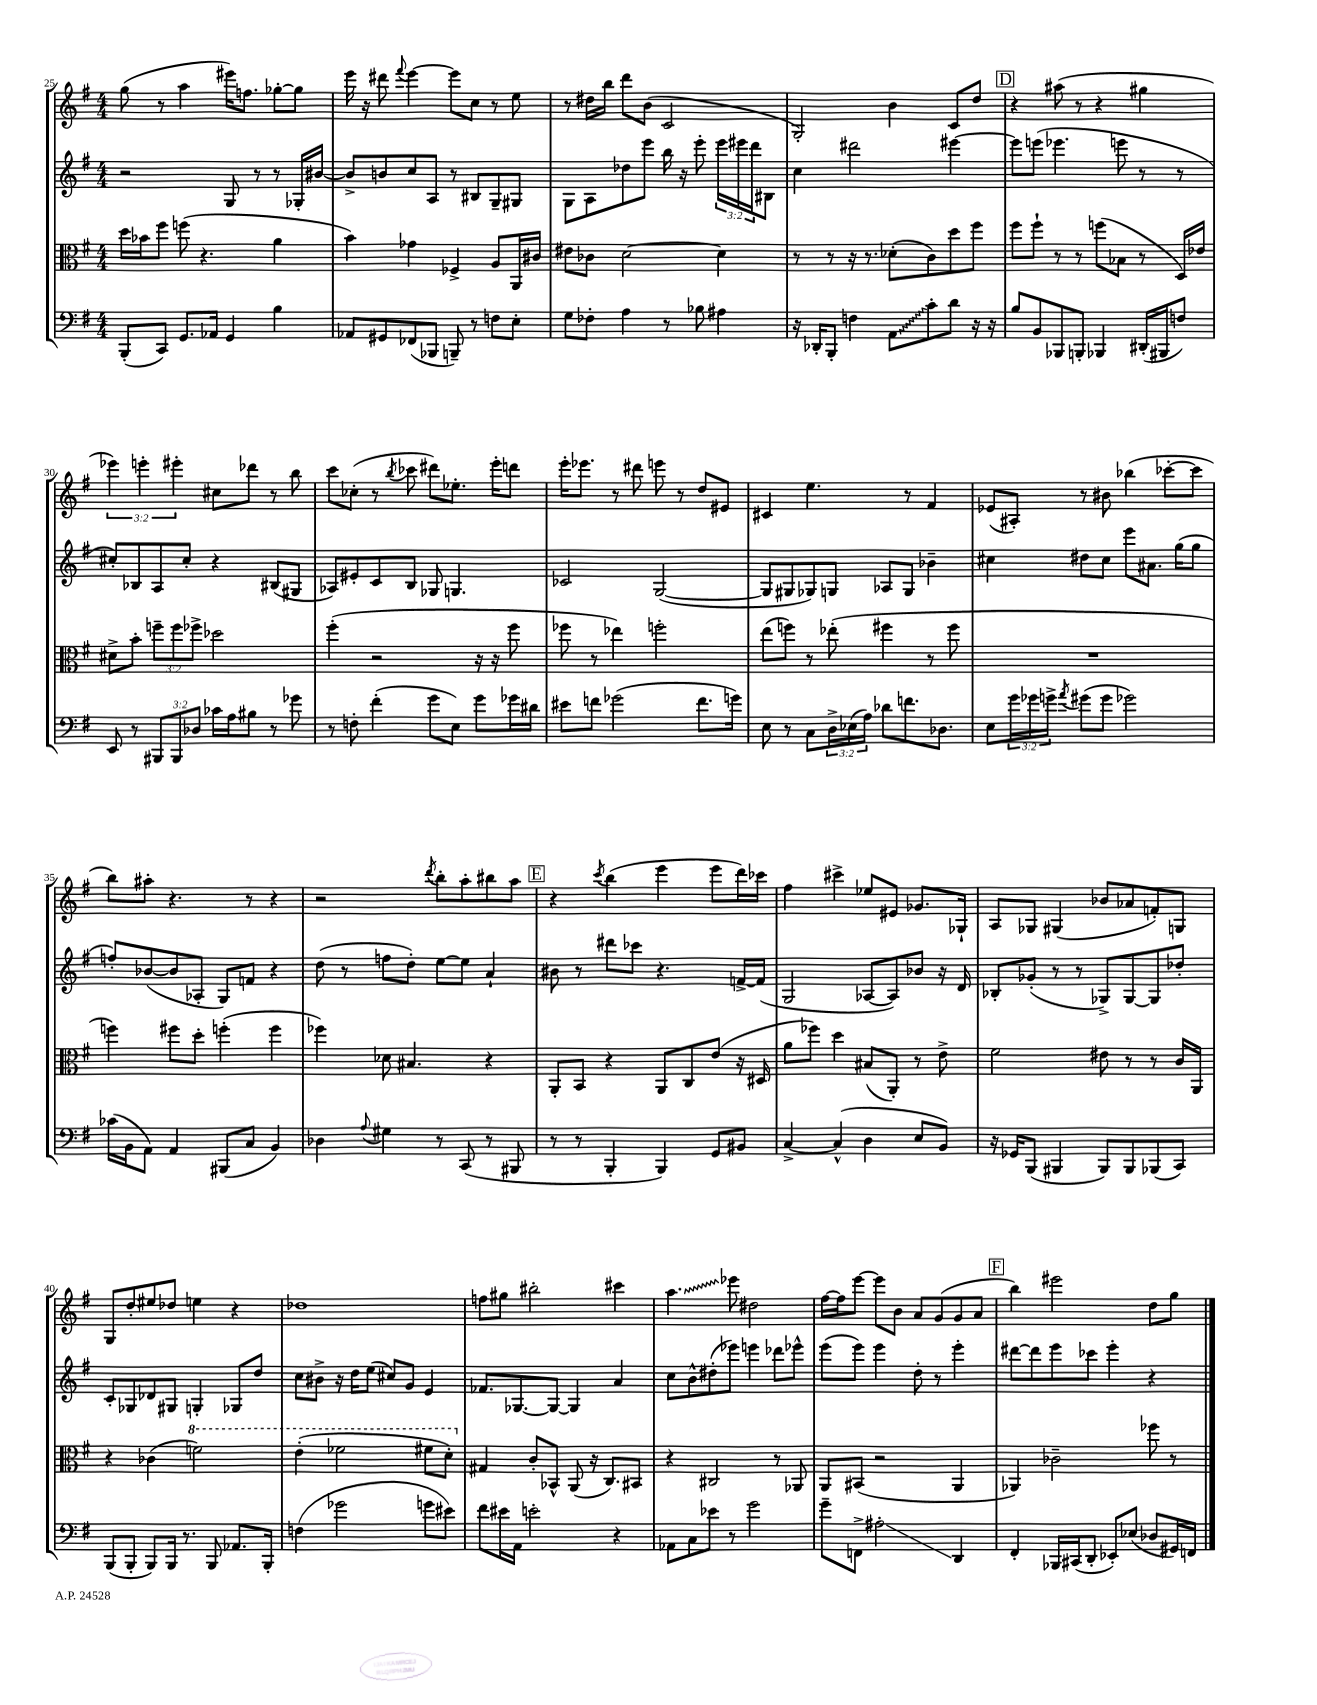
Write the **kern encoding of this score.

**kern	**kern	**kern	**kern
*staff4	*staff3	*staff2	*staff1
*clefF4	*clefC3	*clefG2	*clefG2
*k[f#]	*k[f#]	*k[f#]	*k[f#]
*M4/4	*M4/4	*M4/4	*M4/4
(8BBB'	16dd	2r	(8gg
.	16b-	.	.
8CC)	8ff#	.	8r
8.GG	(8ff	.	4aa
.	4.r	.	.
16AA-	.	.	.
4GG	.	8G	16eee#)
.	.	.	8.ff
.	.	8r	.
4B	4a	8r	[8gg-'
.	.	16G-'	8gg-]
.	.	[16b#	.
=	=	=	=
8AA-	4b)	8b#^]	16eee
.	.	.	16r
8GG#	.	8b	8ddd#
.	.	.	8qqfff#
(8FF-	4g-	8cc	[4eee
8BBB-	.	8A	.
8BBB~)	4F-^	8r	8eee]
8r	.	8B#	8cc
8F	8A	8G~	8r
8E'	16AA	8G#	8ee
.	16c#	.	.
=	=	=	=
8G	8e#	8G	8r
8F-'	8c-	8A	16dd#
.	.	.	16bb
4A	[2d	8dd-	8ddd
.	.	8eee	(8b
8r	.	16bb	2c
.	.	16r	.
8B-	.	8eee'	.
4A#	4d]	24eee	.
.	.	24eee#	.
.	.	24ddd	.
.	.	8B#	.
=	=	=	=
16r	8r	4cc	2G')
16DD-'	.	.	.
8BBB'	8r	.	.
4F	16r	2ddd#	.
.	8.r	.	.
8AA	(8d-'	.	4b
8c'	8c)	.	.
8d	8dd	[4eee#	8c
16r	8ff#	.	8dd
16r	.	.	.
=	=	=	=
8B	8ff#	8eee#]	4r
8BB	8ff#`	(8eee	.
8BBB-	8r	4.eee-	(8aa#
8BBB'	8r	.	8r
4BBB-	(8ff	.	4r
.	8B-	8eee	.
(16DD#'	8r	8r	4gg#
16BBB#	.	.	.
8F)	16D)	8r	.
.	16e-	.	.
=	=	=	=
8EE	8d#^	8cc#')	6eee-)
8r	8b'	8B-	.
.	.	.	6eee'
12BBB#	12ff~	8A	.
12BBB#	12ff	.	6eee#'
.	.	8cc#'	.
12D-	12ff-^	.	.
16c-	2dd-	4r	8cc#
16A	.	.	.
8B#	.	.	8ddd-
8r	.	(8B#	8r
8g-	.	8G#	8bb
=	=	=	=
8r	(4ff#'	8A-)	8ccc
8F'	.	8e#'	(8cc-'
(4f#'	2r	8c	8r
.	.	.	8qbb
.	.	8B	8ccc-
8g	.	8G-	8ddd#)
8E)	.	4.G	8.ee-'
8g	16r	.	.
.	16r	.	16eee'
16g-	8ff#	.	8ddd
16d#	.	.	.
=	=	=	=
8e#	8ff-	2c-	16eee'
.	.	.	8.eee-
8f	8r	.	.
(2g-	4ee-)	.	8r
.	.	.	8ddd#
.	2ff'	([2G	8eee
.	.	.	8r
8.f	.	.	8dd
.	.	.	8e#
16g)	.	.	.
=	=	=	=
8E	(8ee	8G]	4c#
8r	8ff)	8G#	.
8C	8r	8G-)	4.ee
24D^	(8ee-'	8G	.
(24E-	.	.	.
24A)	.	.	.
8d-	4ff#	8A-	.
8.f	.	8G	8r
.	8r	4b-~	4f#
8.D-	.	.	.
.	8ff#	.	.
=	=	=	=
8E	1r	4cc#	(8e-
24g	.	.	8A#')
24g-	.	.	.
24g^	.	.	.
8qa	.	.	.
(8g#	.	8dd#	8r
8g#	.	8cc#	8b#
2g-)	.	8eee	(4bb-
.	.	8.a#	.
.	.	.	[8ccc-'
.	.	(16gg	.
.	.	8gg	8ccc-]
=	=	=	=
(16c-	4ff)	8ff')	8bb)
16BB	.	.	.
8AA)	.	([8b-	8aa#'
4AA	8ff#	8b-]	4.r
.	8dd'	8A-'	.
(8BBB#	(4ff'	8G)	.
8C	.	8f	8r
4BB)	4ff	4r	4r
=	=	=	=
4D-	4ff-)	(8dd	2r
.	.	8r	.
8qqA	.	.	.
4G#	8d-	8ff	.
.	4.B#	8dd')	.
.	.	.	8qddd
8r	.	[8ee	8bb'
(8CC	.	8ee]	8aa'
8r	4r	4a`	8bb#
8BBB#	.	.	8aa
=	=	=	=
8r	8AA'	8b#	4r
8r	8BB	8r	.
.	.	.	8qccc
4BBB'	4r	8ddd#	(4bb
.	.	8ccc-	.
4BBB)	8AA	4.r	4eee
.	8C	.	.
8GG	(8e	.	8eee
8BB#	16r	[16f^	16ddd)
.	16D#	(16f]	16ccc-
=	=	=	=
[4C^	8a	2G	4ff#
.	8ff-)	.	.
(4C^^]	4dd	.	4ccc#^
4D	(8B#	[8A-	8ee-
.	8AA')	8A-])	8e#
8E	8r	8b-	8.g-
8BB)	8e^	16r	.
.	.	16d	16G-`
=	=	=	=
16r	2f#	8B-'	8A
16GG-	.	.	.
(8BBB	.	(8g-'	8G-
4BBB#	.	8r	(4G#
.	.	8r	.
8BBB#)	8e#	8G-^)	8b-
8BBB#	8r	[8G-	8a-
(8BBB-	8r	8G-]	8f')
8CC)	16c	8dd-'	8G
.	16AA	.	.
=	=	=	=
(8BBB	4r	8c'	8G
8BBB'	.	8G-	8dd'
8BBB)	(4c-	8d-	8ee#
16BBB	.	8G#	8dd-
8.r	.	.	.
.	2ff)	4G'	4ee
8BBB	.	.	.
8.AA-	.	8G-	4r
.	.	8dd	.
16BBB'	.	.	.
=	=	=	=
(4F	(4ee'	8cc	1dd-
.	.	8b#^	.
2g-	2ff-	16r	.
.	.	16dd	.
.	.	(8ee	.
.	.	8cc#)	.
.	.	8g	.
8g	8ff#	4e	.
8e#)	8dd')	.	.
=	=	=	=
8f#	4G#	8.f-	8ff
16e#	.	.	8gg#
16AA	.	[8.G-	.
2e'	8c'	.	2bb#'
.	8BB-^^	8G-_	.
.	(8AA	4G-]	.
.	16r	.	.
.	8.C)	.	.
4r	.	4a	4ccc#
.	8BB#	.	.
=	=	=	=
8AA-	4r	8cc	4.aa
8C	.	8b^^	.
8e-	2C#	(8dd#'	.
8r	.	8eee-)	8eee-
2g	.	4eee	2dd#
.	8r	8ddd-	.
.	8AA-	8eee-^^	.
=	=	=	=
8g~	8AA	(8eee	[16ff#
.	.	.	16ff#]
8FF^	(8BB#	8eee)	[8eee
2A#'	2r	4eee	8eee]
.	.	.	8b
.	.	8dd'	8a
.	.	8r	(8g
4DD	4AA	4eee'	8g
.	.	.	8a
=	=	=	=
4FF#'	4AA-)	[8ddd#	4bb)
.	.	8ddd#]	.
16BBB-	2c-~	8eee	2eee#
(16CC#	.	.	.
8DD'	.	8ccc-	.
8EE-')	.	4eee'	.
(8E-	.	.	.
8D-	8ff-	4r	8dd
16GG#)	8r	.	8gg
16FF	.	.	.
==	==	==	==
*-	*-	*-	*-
——
### EXERCISE GOAL
Copy every line above that contains the string "kern". Uppercase and lowercase count as different.

### EXERCISE ANSWER
Write the **kern encoding of this score.
**kern	**kern	**kern	**kern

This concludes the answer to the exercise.